**Directions**
Reply with the data below, repeated exactly in full.

Segment Start: Data supplied

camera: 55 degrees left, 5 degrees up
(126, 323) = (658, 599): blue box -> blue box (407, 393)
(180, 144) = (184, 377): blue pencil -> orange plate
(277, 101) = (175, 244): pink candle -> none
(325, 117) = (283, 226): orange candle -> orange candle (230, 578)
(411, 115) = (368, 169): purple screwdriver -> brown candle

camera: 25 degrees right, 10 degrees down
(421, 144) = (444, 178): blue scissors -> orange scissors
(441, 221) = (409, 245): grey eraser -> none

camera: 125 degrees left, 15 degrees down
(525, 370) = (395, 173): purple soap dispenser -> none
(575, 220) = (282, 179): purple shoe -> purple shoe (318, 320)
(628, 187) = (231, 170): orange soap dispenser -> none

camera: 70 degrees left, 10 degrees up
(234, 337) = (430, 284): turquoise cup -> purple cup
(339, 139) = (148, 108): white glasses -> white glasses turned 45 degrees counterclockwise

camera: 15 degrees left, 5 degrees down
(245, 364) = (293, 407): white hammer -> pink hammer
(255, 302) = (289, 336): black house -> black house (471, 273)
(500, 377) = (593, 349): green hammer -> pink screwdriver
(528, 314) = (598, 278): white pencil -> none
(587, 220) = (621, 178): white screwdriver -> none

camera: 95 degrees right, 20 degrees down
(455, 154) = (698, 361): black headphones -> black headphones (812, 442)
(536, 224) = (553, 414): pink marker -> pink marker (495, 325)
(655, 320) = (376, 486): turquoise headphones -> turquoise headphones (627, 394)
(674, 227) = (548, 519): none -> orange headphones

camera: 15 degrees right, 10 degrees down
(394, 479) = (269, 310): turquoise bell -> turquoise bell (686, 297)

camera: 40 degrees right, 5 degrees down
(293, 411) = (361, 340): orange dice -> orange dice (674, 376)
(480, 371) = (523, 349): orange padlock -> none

Segment End: Data supplied

**Answer box**
camera: 55 degrees left, 5 degrees up
(126, 323) = (658, 599): blue box -> blue box (407, 393)
(180, 144) = (184, 377): blue pencil -> orange plate
(277, 101) = (175, 244): pink candle -> none
(325, 117) = (283, 226): orange candle -> orange candle (230, 578)
(411, 115) = (368, 169): purple screwdriver -> brown candle

camera: 25 degrees right, 10 degrees down
(421, 144) = (444, 178): blue scissors -> orange scissors
(441, 221) = (409, 245): grey eraser -> none

camera: 125 degrees left, 15 degrees down
(525, 370) = (395, 173): purple soap dispenser -> none
(575, 220) = (282, 179): purple shoe -> purple shoe (318, 320)
(628, 187) = (231, 170): orange soap dispenser -> none

camera: 70 degrees left, 10 degrees up
(234, 337) = (430, 284): turquoise cup -> purple cup
(339, 139) = (148, 108): white glasses -> white glasses turned 45 degrees counterclockwise

camera: 15 degrees left, 5 degrees down
(245, 364) = (293, 407): white hammer -> pink hammer
(255, 302) = (289, 336): black house -> black house (471, 273)
(500, 377) = (593, 349): green hammer -> pink screwdriver
(528, 314) = (598, 278): white pencil -> none
(587, 220) = (621, 178): white screwdriver -> none

camera: 95 degrees right, 20 degrees down
(455, 154) = (698, 361): black headphones -> black headphones (812, 442)
(536, 224) = (553, 414): pink marker -> pink marker (495, 325)
(655, 320) = (376, 486): turquoise headphones -> turquoise headphones (627, 394)
(674, 227) = (548, 519): none -> orange headphones

camera: 15 degrees right, 10 degrees down
(394, 479) = (269, 310): turquoise bell -> turquoise bell (686, 297)

camera: 40 degrees right, 5 degrees down
(293, 411) = (361, 340): orange dice -> orange dice (674, 376)
(480, 371) = (523, 349): orange padlock -> none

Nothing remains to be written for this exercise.